WHAT NEEDS TO BE DONE: Go to the line holding "orange padlock [431,272,461,297]" in the data below and repeat it exactly, then each line after it up to and including the one holding "blue bowling pin [286,243,400,288]". Omit pictures.

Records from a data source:
□ □ □

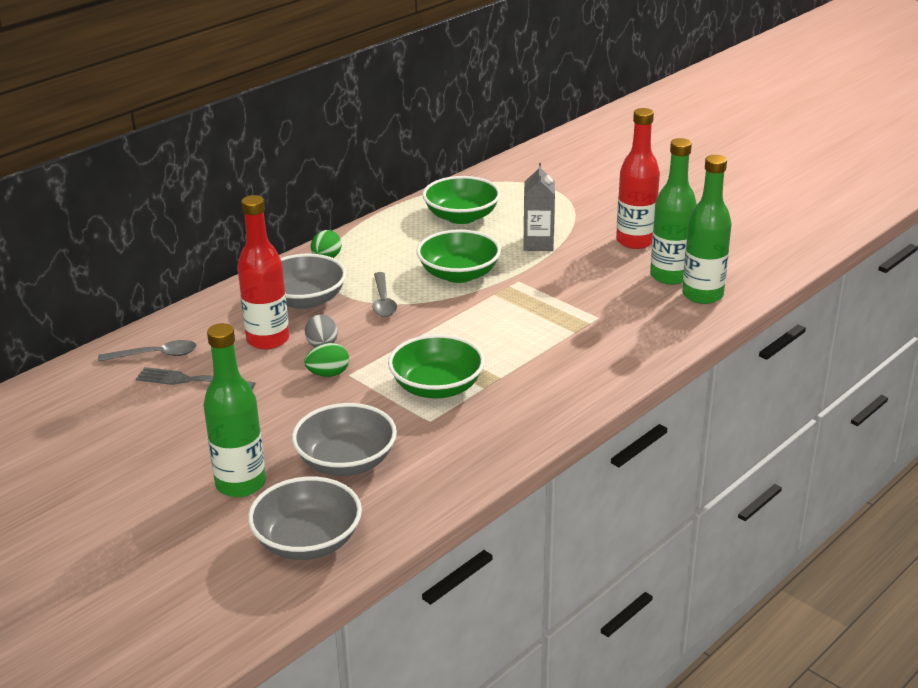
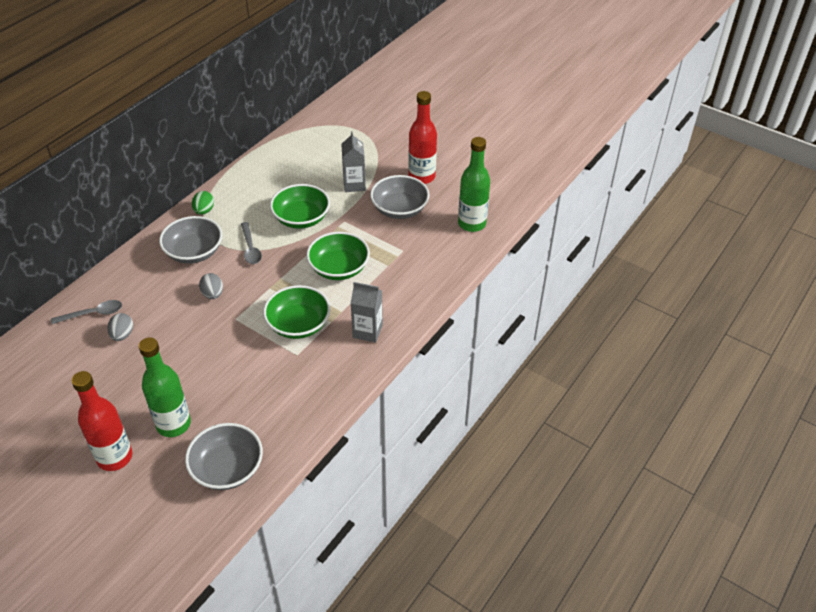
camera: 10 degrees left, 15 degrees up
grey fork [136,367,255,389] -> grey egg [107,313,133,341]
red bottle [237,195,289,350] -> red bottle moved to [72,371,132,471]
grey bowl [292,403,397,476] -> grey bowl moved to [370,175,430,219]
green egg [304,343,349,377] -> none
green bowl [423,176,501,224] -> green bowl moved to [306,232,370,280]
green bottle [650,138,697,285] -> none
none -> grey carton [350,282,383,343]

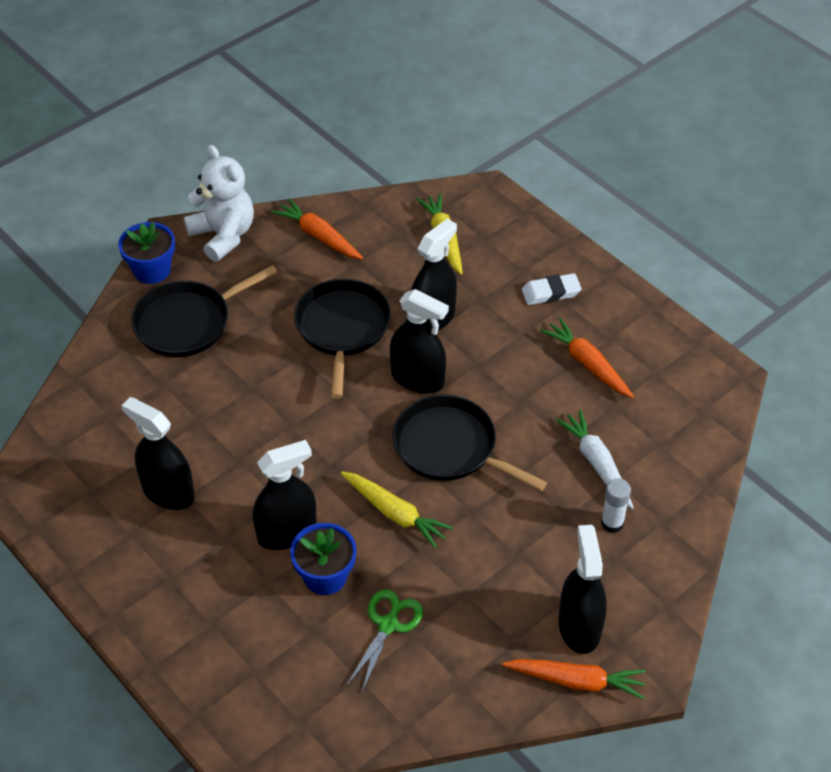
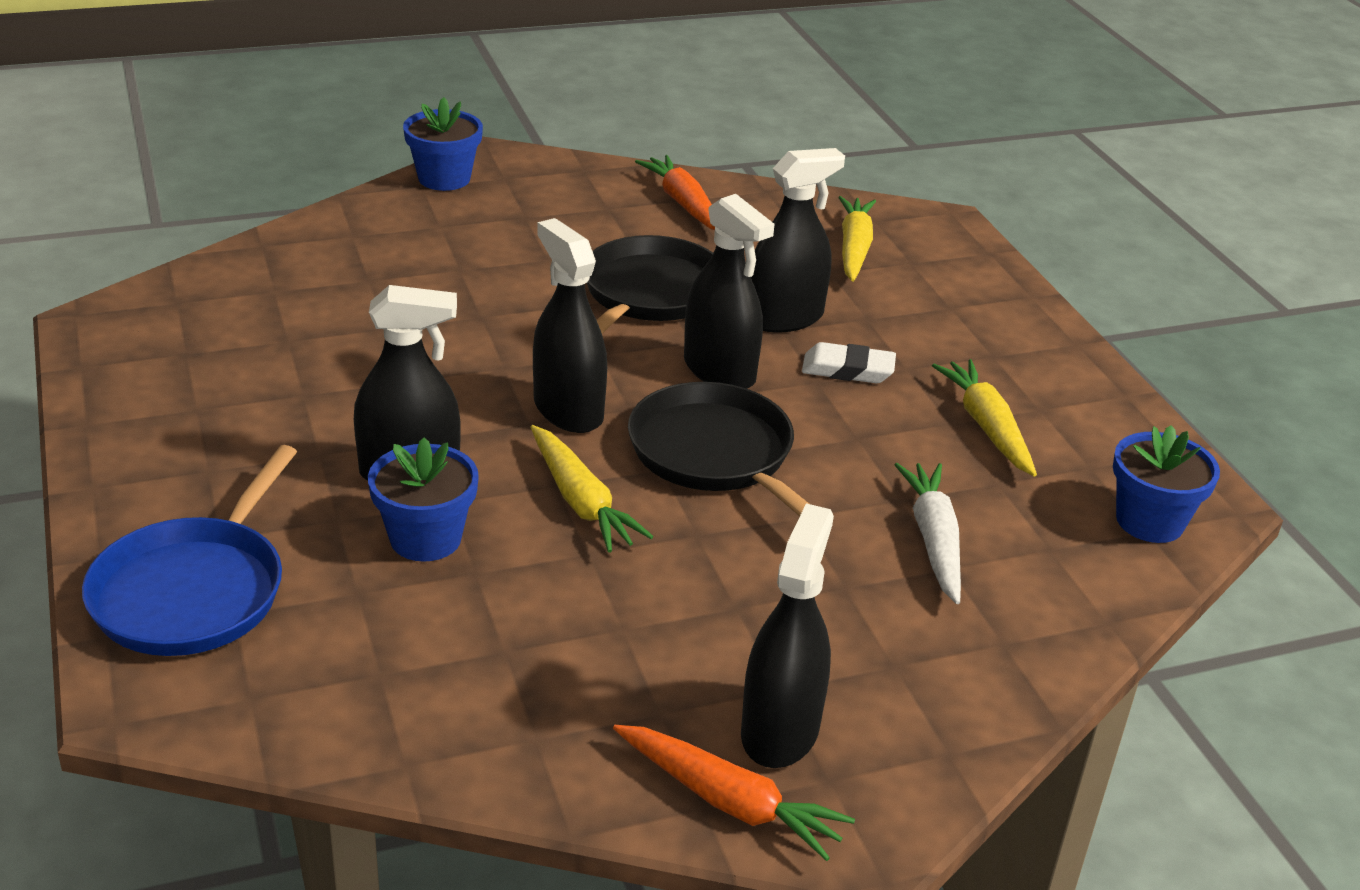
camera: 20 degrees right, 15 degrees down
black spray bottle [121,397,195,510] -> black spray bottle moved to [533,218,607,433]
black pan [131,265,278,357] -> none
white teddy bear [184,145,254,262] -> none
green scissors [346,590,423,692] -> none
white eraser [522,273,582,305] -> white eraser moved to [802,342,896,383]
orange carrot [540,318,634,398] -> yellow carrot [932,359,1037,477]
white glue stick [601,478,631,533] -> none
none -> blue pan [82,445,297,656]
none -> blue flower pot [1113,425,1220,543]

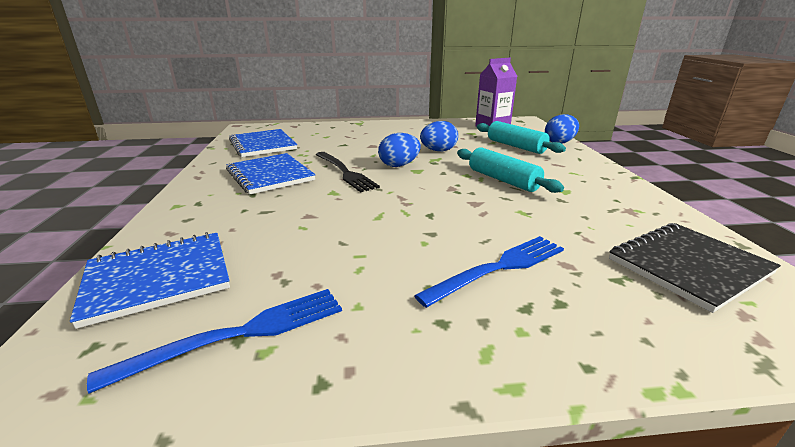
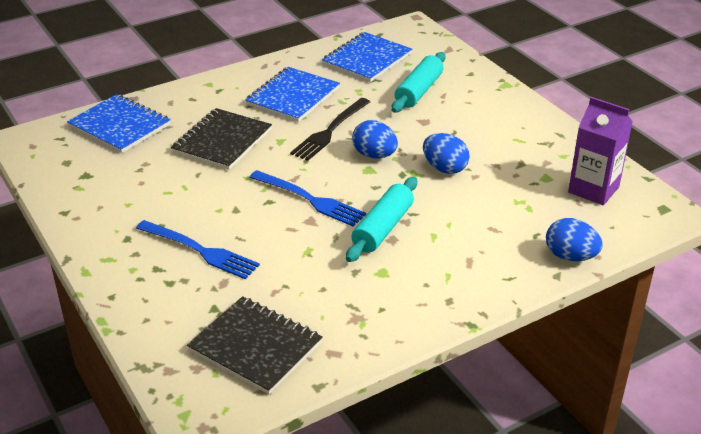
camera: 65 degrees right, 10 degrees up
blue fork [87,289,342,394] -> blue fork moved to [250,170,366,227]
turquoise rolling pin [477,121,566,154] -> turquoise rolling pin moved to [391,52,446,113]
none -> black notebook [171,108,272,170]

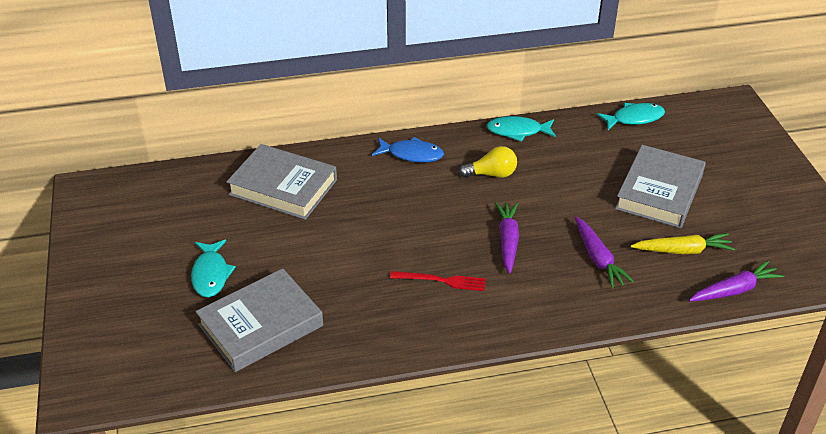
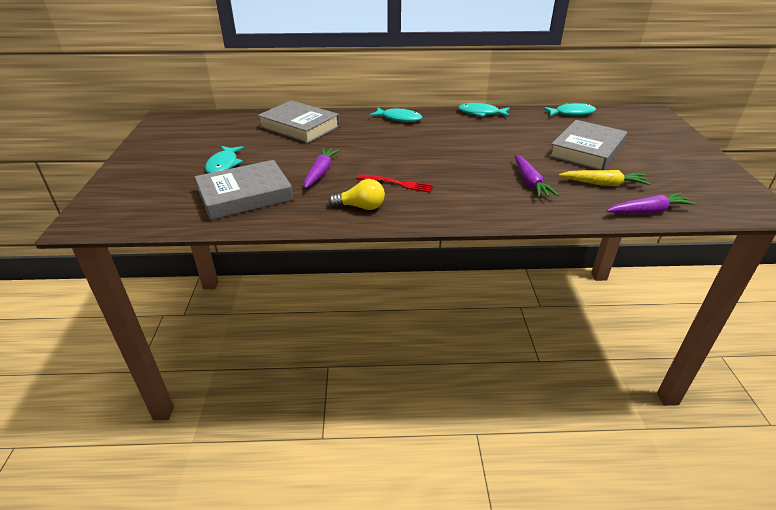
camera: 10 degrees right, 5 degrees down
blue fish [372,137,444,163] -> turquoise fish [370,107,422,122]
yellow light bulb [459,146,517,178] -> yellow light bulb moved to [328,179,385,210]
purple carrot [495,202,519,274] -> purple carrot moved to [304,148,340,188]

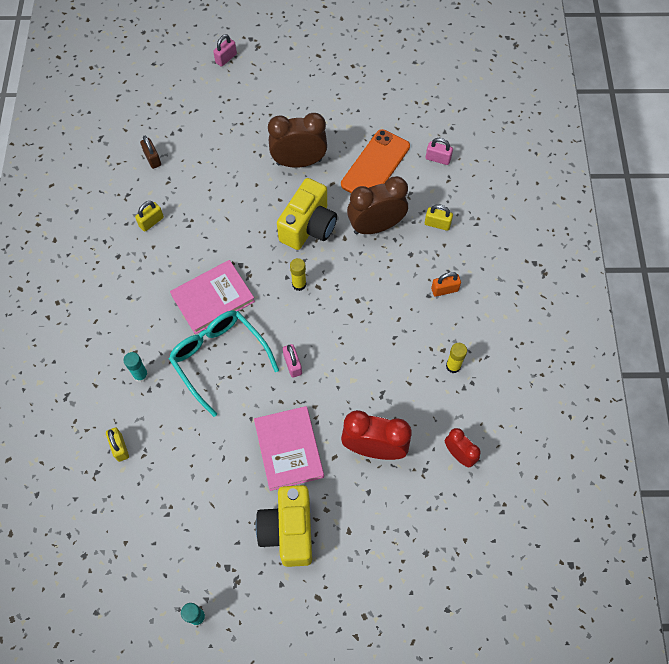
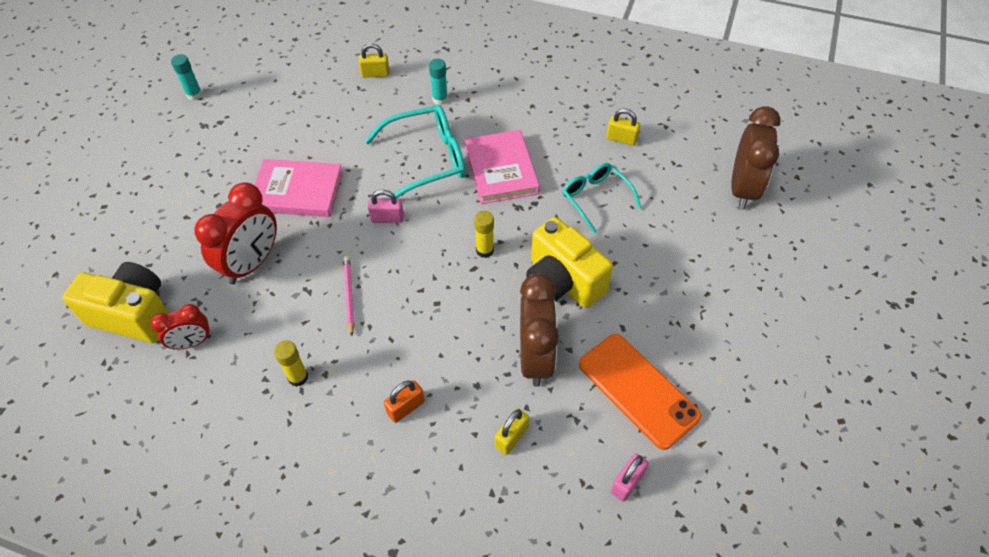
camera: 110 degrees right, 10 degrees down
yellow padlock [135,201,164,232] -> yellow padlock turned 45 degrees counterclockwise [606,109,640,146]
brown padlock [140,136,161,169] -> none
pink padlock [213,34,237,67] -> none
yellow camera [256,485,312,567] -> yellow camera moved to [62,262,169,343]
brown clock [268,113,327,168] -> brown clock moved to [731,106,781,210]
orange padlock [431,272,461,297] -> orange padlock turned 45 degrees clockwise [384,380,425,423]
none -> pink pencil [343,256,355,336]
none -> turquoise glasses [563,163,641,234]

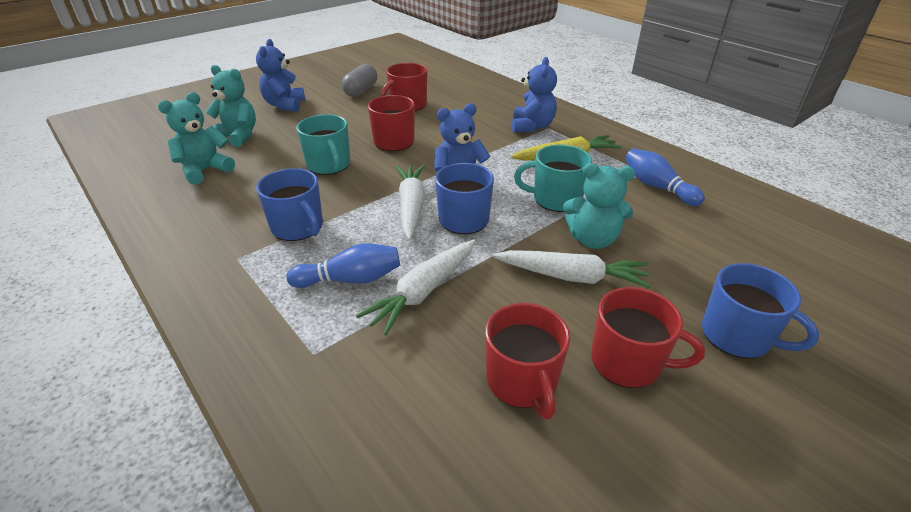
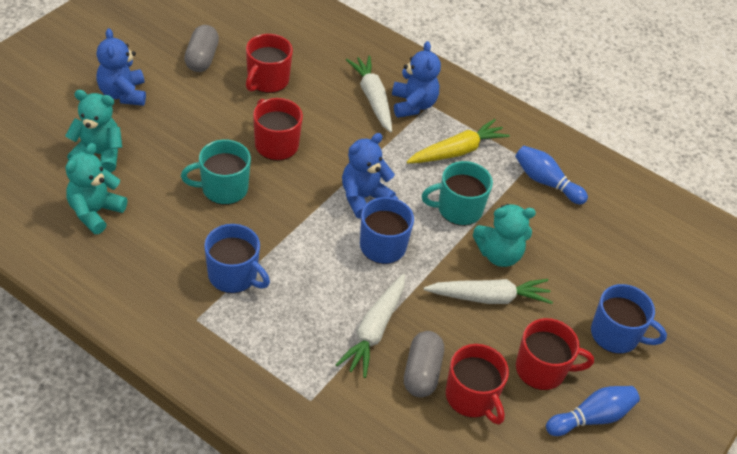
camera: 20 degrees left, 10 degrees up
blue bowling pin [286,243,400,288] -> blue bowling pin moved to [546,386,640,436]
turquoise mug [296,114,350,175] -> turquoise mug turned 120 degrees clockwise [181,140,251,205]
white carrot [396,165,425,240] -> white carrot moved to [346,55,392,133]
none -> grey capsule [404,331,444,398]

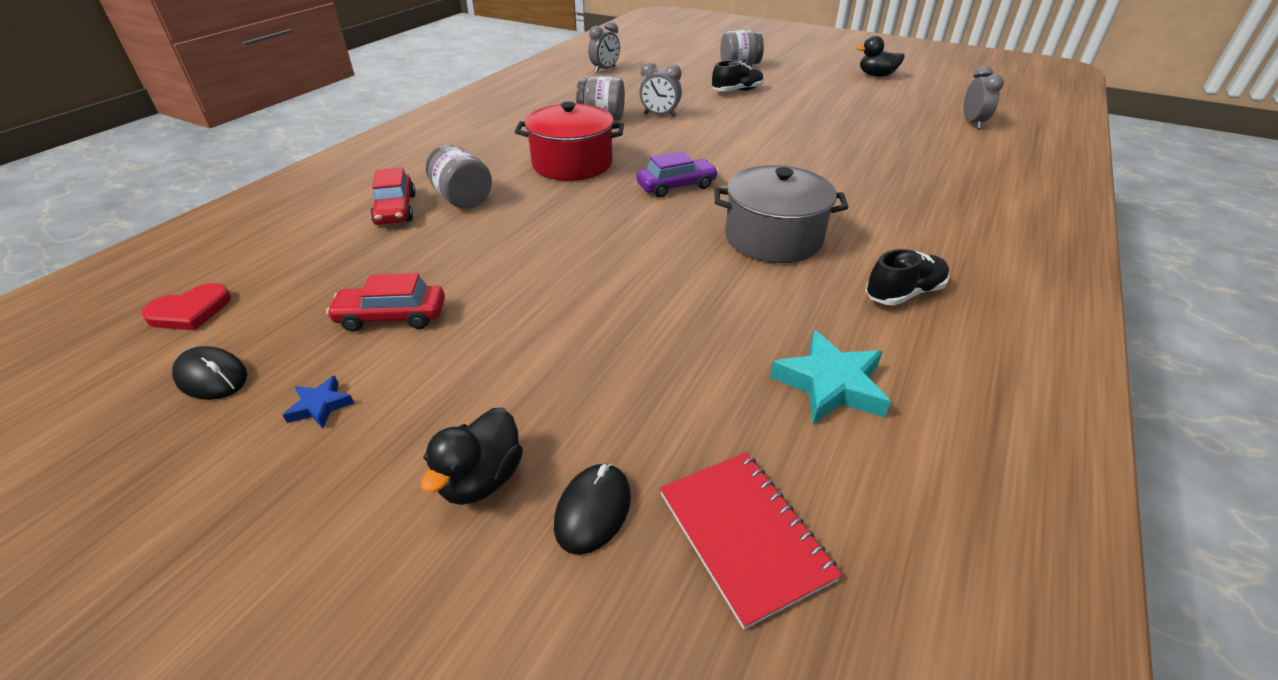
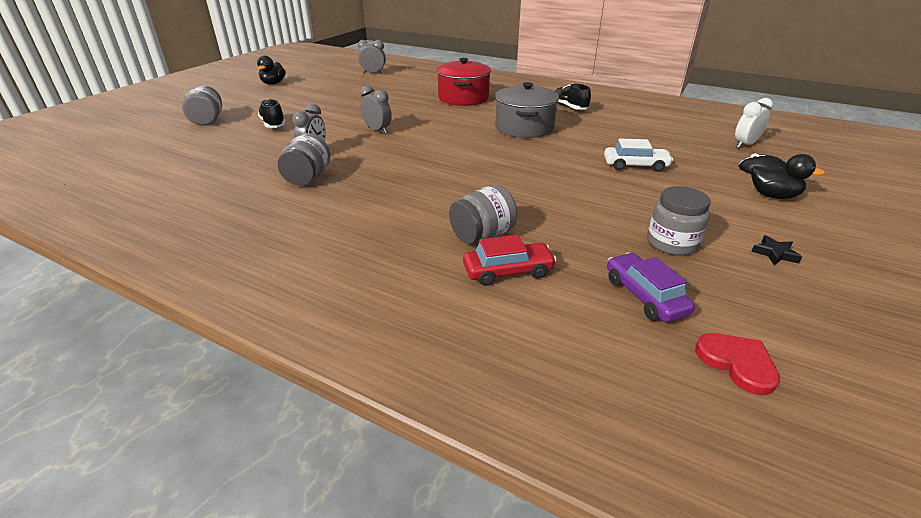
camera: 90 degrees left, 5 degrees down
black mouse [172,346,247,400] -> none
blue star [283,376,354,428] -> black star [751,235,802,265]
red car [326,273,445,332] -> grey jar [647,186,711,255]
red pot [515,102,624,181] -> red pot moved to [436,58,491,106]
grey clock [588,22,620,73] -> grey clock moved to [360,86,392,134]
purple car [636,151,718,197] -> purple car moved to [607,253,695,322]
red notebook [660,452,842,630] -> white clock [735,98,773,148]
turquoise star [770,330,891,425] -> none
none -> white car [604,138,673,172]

□ □ □

RESULT OF THE TASK:
orange padlock [431,272,461,297] -> orange padlock turned 45 degrees clockwise [384,380,425,423]
none -> pink pencil [343,256,355,336]
none -> turquoise glasses [563,163,641,234]

camera: 20 degrees left, 10 degrees up
blue bowling pin [286,243,400,288] -> blue bowling pin moved to [546,386,640,436]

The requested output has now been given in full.